■ **RECORDS SHOWN**

******************************

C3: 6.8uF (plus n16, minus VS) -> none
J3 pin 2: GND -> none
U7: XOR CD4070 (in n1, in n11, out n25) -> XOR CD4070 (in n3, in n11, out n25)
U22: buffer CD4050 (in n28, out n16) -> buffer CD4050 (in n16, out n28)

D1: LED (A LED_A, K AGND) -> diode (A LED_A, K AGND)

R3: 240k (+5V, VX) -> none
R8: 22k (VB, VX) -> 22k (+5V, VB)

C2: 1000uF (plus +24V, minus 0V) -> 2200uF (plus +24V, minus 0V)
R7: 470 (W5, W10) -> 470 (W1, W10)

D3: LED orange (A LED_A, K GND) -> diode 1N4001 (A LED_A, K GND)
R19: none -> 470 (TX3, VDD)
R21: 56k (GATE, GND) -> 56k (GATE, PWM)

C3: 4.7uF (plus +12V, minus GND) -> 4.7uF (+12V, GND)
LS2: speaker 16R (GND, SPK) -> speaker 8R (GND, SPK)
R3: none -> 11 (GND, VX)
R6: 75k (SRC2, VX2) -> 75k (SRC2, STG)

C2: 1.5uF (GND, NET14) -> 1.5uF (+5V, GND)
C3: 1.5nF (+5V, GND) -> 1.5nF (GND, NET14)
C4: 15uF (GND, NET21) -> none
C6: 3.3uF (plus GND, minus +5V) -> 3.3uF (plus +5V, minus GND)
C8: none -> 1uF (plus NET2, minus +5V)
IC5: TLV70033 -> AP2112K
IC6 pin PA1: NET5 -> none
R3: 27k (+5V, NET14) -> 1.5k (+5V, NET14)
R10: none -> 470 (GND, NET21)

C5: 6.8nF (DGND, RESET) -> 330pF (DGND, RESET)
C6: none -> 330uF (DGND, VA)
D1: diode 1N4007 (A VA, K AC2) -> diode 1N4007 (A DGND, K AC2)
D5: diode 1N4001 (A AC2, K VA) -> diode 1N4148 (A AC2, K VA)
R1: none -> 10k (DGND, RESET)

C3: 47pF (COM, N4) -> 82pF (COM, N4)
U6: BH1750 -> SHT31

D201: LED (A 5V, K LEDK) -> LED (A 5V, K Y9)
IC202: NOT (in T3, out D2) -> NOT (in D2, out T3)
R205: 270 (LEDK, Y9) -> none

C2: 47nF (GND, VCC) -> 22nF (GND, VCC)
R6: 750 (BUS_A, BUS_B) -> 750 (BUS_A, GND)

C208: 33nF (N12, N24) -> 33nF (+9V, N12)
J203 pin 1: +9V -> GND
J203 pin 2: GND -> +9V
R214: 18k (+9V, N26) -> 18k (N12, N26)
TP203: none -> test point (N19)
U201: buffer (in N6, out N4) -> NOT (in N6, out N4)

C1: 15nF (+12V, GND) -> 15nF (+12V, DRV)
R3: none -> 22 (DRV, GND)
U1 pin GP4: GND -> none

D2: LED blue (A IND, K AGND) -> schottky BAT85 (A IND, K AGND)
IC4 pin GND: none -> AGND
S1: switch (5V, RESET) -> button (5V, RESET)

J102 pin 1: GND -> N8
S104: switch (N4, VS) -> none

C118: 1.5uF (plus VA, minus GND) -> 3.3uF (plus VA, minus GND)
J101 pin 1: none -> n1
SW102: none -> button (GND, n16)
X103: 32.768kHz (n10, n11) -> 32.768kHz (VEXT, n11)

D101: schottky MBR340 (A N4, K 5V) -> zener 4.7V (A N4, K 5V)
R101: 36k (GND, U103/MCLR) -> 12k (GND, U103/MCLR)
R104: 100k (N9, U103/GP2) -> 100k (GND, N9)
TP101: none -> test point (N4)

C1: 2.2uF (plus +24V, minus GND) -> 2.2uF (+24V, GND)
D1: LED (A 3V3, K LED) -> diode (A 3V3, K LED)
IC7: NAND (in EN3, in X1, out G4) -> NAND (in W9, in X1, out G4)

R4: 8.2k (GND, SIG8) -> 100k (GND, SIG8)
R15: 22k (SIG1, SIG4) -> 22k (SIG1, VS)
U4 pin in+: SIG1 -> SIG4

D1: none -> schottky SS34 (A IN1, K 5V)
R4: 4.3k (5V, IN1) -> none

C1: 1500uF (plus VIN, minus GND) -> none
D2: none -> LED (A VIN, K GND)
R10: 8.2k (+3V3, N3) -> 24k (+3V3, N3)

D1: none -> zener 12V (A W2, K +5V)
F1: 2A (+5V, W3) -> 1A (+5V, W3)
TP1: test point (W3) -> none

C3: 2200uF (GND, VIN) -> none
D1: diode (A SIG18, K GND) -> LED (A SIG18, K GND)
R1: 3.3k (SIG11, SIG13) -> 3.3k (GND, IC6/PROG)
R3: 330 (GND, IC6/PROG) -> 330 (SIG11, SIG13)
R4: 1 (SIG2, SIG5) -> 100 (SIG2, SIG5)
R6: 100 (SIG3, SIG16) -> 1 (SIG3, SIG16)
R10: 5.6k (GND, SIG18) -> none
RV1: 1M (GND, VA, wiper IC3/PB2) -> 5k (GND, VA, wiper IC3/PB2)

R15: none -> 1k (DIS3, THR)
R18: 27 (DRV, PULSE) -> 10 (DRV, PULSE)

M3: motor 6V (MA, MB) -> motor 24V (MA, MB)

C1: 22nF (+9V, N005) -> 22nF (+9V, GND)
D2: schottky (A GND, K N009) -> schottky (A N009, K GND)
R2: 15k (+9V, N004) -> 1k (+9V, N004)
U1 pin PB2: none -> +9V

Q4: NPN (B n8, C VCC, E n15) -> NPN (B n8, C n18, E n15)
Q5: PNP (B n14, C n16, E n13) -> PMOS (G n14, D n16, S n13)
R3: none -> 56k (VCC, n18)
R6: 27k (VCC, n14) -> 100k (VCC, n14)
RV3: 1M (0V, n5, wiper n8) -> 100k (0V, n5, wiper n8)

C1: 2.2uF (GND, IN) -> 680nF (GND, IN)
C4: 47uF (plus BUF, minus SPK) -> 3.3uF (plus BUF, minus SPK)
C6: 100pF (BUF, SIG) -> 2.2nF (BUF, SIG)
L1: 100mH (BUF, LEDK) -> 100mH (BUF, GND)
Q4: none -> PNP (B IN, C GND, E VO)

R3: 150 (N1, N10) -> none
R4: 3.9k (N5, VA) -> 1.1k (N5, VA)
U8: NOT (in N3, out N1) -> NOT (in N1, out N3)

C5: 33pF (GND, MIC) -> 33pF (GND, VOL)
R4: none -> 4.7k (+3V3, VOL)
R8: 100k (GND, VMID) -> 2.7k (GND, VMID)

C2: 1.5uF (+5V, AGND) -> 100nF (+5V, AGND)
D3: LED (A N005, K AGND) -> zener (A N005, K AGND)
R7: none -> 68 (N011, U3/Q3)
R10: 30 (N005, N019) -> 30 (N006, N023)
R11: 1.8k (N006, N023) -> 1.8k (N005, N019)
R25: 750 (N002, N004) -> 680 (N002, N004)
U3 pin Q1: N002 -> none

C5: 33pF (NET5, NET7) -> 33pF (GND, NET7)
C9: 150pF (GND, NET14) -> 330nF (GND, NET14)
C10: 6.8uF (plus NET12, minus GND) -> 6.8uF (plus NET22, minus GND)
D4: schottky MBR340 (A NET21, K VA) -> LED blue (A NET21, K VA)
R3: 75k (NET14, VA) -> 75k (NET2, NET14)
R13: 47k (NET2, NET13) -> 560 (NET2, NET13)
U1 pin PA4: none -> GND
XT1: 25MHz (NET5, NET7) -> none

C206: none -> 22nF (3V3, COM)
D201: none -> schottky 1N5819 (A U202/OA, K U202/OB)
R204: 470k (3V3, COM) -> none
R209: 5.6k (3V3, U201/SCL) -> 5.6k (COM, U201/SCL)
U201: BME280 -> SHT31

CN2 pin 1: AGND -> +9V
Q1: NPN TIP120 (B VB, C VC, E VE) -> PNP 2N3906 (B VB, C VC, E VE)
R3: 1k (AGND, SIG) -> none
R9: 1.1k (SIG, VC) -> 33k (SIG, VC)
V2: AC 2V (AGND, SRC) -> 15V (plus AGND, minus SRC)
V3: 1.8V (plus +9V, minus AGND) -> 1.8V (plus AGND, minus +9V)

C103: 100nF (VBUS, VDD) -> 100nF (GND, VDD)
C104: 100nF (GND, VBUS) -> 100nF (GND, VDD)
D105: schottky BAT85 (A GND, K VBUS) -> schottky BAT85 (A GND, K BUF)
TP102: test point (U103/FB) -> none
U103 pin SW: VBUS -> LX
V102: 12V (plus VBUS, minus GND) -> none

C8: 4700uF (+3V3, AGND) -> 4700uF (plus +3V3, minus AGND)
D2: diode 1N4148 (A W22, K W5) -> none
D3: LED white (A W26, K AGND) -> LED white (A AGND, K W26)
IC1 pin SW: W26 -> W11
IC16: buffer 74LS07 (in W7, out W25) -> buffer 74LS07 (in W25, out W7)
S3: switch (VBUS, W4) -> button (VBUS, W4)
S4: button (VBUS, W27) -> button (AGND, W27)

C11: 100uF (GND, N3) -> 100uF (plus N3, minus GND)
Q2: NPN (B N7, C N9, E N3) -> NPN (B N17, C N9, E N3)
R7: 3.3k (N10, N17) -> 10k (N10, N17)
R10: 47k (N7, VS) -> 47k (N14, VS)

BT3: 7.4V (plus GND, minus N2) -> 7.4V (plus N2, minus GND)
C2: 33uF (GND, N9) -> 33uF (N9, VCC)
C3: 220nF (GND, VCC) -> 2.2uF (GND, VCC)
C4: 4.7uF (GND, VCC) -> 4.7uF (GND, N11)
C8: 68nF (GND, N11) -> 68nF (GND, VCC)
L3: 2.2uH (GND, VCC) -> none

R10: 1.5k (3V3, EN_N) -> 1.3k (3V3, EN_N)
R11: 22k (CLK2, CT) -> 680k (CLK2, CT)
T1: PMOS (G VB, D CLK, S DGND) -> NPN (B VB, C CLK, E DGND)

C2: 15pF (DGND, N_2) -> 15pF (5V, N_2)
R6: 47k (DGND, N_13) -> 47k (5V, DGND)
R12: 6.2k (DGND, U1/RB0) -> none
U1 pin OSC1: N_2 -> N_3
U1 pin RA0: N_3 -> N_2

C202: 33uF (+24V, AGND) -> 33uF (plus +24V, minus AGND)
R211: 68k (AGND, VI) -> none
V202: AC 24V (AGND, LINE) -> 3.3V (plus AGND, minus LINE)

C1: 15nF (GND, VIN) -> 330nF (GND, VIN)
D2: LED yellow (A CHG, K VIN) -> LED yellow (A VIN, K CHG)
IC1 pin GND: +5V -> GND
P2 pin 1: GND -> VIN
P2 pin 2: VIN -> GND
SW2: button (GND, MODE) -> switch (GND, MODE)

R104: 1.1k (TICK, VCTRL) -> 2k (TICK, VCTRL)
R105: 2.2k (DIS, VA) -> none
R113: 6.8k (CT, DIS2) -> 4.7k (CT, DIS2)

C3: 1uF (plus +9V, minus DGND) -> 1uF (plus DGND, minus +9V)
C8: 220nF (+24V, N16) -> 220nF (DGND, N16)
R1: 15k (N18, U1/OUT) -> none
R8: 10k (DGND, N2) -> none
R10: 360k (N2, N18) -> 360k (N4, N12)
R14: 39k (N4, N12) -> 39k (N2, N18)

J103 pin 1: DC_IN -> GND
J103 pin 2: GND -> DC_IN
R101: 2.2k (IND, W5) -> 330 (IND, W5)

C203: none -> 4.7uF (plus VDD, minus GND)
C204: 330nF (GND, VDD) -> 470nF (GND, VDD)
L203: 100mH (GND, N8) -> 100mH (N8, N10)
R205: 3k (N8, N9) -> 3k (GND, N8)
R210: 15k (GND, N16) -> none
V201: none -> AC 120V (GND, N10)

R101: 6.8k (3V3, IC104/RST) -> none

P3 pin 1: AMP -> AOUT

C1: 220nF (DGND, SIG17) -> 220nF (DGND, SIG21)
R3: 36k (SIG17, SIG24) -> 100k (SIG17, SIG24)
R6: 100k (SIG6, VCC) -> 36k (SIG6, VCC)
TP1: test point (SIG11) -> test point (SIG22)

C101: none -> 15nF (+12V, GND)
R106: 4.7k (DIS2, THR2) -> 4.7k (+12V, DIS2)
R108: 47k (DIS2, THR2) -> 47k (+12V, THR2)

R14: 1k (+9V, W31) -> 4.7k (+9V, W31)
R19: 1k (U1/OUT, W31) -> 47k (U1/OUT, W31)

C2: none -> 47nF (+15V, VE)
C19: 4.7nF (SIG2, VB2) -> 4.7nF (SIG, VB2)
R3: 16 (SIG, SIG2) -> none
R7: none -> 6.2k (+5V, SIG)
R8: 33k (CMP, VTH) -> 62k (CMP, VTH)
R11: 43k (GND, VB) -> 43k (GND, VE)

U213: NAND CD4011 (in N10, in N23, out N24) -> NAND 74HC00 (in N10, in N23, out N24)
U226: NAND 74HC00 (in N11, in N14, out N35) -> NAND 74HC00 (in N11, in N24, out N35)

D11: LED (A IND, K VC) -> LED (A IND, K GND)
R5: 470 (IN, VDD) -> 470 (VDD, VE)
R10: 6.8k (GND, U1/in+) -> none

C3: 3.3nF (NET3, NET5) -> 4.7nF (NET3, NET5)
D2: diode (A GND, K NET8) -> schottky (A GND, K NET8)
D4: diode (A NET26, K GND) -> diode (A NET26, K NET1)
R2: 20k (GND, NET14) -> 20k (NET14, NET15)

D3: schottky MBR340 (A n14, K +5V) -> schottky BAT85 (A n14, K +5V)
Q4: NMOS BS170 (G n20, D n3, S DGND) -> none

******************************

Take exactly the lines from the one containing "R10: 1.5k (3V3, EN_N) -> 1.3k (3V3, EN_N)" through the one containing "R8: 10k (DGND, N2) -> none" in the data above, and output them with nothing added.

■ **RESPONSE TO THE TASK**
R10: 1.5k (3V3, EN_N) -> 1.3k (3V3, EN_N)
R11: 22k (CLK2, CT) -> 680k (CLK2, CT)
T1: PMOS (G VB, D CLK, S DGND) -> NPN (B VB, C CLK, E DGND)

C2: 15pF (DGND, N_2) -> 15pF (5V, N_2)
R6: 47k (DGND, N_13) -> 47k (5V, DGND)
R12: 6.2k (DGND, U1/RB0) -> none
U1 pin OSC1: N_2 -> N_3
U1 pin RA0: N_3 -> N_2

C202: 33uF (+24V, AGND) -> 33uF (plus +24V, minus AGND)
R211: 68k (AGND, VI) -> none
V202: AC 24V (AGND, LINE) -> 3.3V (plus AGND, minus LINE)

C1: 15nF (GND, VIN) -> 330nF (GND, VIN)
D2: LED yellow (A CHG, K VIN) -> LED yellow (A VIN, K CHG)
IC1 pin GND: +5V -> GND
P2 pin 1: GND -> VIN
P2 pin 2: VIN -> GND
SW2: button (GND, MODE) -> switch (GND, MODE)

R104: 1.1k (TICK, VCTRL) -> 2k (TICK, VCTRL)
R105: 2.2k (DIS, VA) -> none
R113: 6.8k (CT, DIS2) -> 4.7k (CT, DIS2)

C3: 1uF (plus +9V, minus DGND) -> 1uF (plus DGND, minus +9V)
C8: 220nF (+24V, N16) -> 220nF (DGND, N16)
R1: 15k (N18, U1/OUT) -> none
R8: 10k (DGND, N2) -> none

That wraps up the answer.